STATED PROBLEM -
Count the lines in the items below that contain the string "shortInstrumentName", and reply with only that number.

LISTED RECORDS -
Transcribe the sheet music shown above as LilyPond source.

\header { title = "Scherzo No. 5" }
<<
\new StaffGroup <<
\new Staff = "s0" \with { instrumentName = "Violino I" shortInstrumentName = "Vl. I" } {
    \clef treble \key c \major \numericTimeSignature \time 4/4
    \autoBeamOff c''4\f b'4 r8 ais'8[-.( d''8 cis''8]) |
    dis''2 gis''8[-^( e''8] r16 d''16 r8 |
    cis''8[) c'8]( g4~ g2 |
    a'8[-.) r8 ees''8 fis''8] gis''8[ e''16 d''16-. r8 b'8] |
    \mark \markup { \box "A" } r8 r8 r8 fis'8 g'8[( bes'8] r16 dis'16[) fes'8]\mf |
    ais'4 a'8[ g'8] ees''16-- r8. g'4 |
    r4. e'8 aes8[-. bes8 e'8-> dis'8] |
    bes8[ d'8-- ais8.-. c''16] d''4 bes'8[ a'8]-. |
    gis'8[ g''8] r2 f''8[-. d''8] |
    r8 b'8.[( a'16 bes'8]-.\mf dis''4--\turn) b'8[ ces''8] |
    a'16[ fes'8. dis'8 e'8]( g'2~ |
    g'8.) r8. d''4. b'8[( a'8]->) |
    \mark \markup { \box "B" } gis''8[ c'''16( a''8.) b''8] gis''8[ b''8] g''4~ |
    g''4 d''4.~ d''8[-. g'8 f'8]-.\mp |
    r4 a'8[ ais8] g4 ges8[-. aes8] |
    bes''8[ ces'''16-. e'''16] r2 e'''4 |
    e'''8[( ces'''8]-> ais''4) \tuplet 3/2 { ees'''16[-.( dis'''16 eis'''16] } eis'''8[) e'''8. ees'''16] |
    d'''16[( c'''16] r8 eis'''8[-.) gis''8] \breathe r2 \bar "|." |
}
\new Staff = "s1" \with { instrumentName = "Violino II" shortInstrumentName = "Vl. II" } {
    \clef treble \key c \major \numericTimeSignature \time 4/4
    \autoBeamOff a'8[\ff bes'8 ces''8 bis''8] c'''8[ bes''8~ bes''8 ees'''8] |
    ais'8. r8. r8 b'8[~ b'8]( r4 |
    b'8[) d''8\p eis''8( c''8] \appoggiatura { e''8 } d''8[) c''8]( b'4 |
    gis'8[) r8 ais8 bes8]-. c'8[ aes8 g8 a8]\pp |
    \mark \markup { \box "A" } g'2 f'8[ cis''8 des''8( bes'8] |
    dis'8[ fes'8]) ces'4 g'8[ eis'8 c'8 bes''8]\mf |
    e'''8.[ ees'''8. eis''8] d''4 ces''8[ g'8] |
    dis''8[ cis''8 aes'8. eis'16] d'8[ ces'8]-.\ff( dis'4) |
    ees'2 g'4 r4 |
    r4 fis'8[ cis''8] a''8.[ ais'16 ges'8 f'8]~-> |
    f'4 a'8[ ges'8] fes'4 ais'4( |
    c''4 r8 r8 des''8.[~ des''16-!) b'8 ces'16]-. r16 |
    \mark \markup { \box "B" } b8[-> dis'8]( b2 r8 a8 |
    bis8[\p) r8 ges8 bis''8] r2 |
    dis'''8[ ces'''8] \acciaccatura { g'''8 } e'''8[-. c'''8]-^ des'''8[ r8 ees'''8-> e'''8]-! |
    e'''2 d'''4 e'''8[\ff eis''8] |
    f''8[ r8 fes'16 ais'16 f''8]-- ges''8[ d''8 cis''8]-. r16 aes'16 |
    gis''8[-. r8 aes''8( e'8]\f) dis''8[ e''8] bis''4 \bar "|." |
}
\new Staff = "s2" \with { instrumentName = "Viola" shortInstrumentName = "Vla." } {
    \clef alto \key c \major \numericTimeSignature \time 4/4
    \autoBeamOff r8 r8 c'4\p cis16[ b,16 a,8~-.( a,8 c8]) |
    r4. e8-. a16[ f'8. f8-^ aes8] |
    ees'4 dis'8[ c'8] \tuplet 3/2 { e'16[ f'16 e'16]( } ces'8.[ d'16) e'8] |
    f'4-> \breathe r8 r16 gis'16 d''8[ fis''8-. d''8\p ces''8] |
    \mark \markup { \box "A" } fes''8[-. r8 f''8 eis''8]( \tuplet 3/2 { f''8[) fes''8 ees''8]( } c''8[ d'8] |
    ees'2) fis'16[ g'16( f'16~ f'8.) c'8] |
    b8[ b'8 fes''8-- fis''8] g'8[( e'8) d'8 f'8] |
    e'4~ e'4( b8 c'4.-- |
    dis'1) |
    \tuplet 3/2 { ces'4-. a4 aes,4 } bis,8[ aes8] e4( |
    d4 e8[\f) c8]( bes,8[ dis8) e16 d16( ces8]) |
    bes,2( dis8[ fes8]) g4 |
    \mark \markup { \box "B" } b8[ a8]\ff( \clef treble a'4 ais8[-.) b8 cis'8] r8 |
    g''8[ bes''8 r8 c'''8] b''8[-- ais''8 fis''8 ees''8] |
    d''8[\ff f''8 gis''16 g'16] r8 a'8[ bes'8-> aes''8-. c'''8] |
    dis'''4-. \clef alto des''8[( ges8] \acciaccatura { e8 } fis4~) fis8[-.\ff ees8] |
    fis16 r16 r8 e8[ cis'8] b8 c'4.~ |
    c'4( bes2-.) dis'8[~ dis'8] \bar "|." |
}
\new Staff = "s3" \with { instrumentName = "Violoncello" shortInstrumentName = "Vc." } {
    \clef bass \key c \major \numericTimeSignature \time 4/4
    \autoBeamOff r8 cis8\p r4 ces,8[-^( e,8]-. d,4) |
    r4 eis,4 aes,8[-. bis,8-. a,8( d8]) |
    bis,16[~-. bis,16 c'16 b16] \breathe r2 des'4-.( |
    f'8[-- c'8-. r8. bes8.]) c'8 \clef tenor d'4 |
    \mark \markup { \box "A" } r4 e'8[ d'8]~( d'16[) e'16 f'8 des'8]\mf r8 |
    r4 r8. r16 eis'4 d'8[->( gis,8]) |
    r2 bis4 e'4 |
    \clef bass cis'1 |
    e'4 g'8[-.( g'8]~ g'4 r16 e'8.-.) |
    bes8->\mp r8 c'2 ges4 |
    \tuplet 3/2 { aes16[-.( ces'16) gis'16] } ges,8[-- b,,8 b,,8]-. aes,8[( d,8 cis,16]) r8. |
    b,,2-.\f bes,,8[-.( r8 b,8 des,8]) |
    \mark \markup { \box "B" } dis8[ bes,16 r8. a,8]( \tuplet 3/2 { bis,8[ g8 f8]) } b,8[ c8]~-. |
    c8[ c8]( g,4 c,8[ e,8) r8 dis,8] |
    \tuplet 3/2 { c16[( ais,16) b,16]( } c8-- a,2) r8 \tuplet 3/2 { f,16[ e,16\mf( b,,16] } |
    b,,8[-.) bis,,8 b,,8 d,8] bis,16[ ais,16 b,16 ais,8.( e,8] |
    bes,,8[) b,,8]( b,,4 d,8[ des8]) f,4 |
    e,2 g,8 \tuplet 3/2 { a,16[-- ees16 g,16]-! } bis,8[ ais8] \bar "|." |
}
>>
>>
--
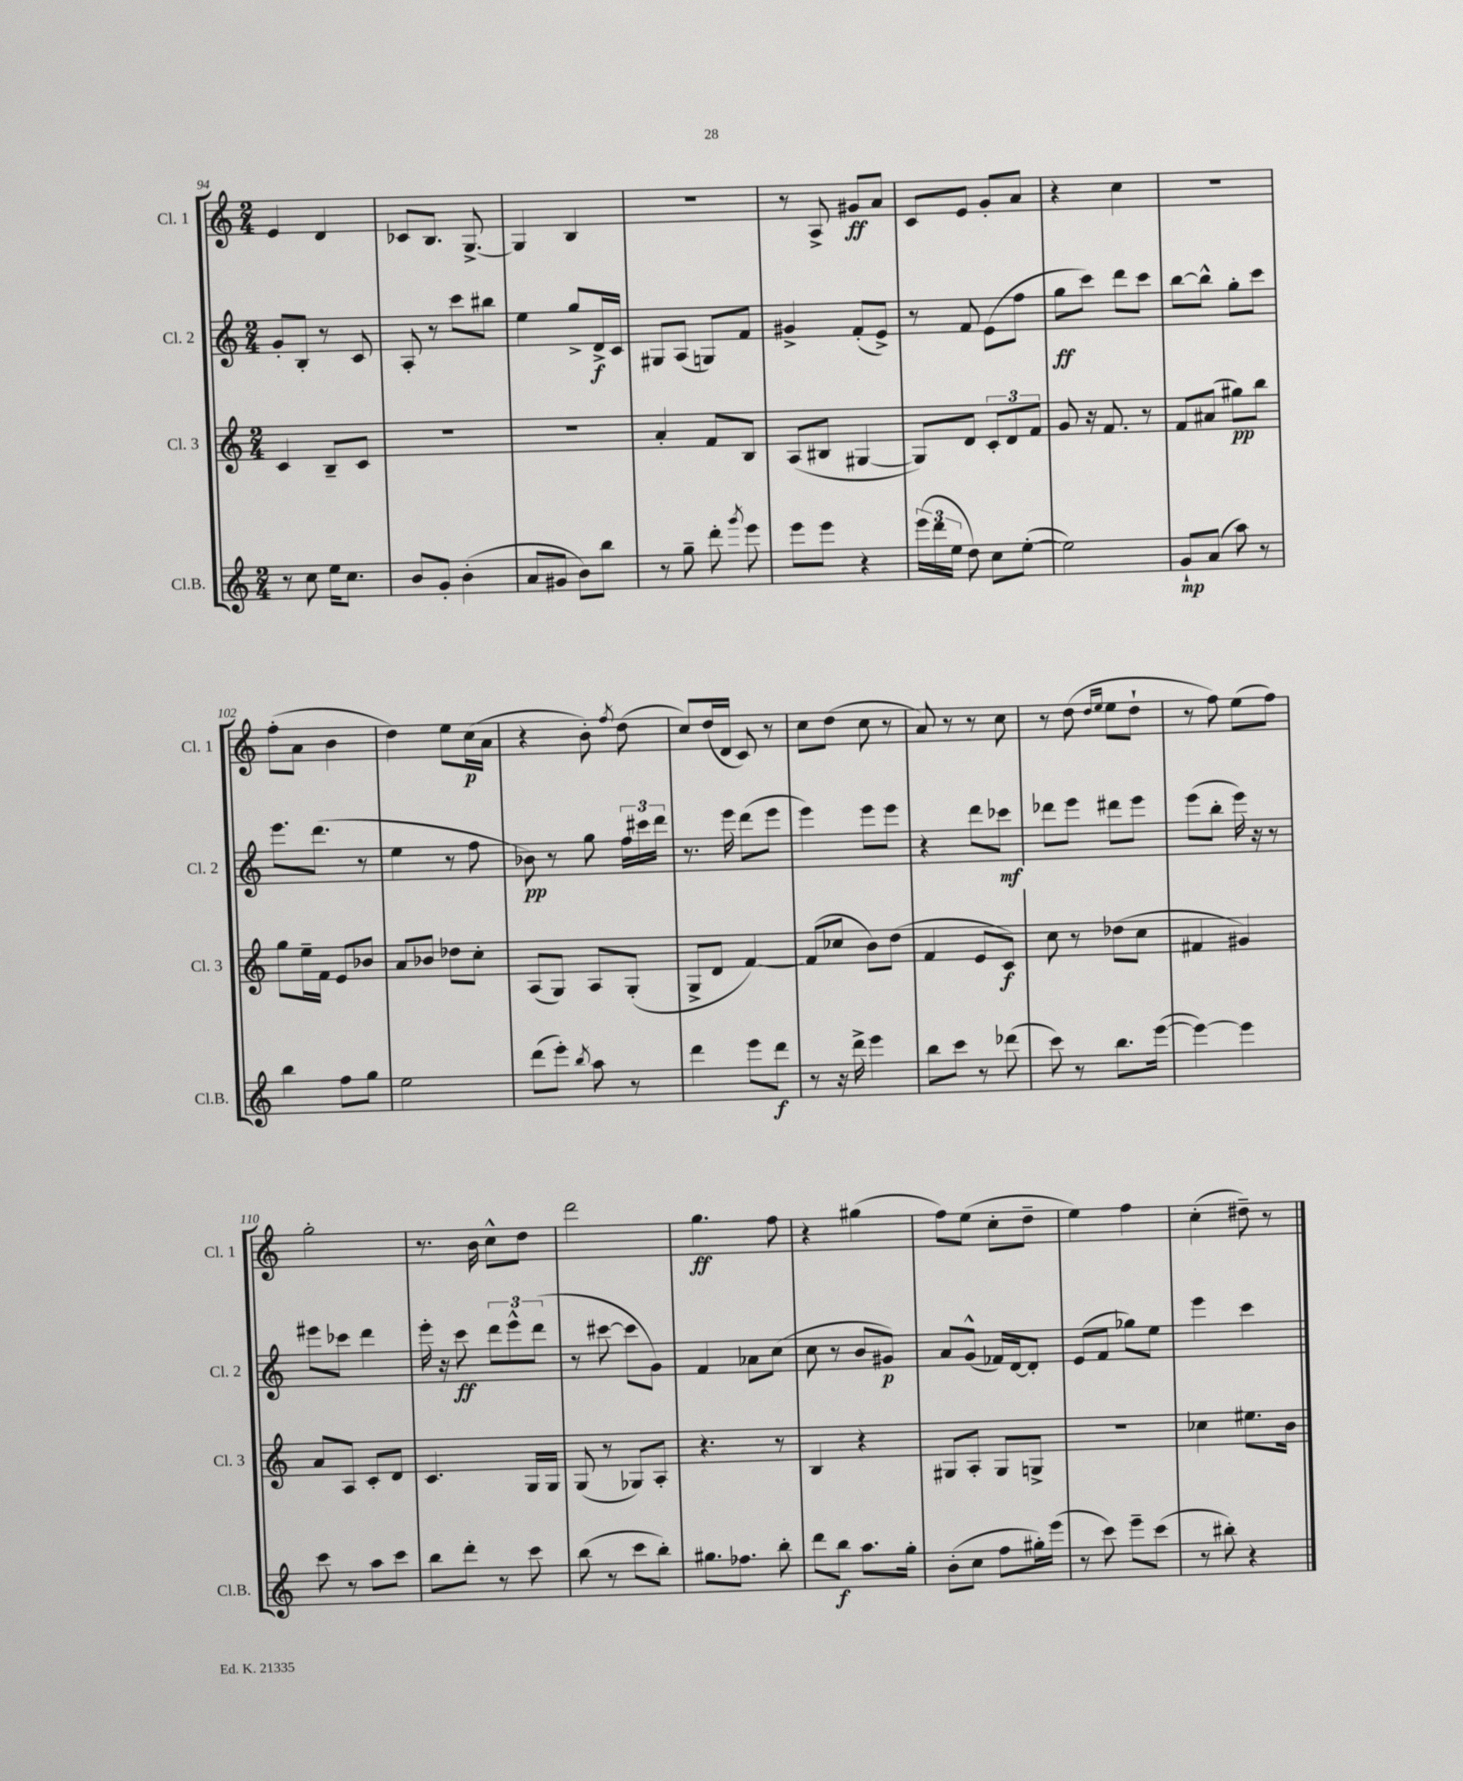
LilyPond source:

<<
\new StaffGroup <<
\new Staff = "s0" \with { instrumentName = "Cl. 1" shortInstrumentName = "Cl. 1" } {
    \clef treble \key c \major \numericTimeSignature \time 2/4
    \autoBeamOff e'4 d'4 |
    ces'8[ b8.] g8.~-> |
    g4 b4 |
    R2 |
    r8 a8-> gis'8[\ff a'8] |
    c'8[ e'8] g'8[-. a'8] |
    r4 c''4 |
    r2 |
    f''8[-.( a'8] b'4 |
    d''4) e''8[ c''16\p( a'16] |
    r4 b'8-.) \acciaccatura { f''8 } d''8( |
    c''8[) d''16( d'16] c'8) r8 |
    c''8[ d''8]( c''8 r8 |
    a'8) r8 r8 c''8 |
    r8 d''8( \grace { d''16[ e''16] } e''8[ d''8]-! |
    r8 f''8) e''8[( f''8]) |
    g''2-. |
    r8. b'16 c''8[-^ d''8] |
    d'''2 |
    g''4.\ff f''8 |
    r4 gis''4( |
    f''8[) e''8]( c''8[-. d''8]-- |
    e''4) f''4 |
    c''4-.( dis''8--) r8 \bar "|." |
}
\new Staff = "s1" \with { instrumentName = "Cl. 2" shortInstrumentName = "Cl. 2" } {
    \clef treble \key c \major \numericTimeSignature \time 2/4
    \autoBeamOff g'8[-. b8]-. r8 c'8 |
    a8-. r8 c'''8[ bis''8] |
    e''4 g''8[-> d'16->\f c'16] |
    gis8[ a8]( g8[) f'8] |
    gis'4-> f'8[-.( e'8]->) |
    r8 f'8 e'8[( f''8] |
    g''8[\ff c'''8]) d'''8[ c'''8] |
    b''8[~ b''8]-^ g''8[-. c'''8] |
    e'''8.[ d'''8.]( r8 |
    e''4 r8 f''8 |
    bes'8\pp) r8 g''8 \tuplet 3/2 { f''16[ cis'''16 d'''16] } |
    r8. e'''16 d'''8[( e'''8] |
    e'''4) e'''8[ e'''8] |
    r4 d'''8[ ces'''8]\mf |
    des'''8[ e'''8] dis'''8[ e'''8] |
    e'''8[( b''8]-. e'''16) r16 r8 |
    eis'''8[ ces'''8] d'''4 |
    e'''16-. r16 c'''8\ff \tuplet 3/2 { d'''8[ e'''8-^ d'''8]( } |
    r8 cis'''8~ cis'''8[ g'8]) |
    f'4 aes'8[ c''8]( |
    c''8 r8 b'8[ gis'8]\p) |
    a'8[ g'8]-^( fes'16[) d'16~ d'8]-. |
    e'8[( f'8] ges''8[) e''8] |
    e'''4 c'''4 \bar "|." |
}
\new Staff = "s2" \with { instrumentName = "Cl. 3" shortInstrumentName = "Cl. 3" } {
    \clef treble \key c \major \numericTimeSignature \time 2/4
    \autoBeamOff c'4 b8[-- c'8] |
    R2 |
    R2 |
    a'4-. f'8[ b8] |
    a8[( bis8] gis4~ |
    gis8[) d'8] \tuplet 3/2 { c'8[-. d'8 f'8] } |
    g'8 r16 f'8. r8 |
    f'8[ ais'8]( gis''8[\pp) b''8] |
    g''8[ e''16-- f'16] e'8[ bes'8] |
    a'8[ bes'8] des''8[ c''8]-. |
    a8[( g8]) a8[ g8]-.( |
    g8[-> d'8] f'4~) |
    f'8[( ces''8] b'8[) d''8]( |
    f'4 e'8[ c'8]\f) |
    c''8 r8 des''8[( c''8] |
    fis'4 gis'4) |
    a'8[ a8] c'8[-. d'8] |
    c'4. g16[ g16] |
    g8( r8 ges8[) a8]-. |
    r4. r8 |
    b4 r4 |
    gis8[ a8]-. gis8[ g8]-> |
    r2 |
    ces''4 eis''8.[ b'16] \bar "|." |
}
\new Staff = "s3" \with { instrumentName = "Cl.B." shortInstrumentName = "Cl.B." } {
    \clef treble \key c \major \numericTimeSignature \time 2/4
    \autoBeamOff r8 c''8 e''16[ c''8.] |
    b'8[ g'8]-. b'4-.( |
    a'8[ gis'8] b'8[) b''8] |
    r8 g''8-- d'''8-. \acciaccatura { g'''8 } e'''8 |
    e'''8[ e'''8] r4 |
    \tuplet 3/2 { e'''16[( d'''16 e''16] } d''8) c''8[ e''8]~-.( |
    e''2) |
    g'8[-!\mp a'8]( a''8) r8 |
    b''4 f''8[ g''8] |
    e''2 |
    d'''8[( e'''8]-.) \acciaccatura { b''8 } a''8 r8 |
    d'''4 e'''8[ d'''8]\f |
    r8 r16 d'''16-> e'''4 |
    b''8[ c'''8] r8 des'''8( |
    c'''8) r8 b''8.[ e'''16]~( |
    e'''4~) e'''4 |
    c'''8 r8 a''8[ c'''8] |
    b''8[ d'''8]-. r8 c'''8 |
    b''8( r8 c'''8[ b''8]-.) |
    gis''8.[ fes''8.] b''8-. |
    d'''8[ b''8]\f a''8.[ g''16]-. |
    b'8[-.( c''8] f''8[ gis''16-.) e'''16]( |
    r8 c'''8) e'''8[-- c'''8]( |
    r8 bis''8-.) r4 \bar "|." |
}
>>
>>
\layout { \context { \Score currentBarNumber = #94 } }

TASK SOLUTION -
8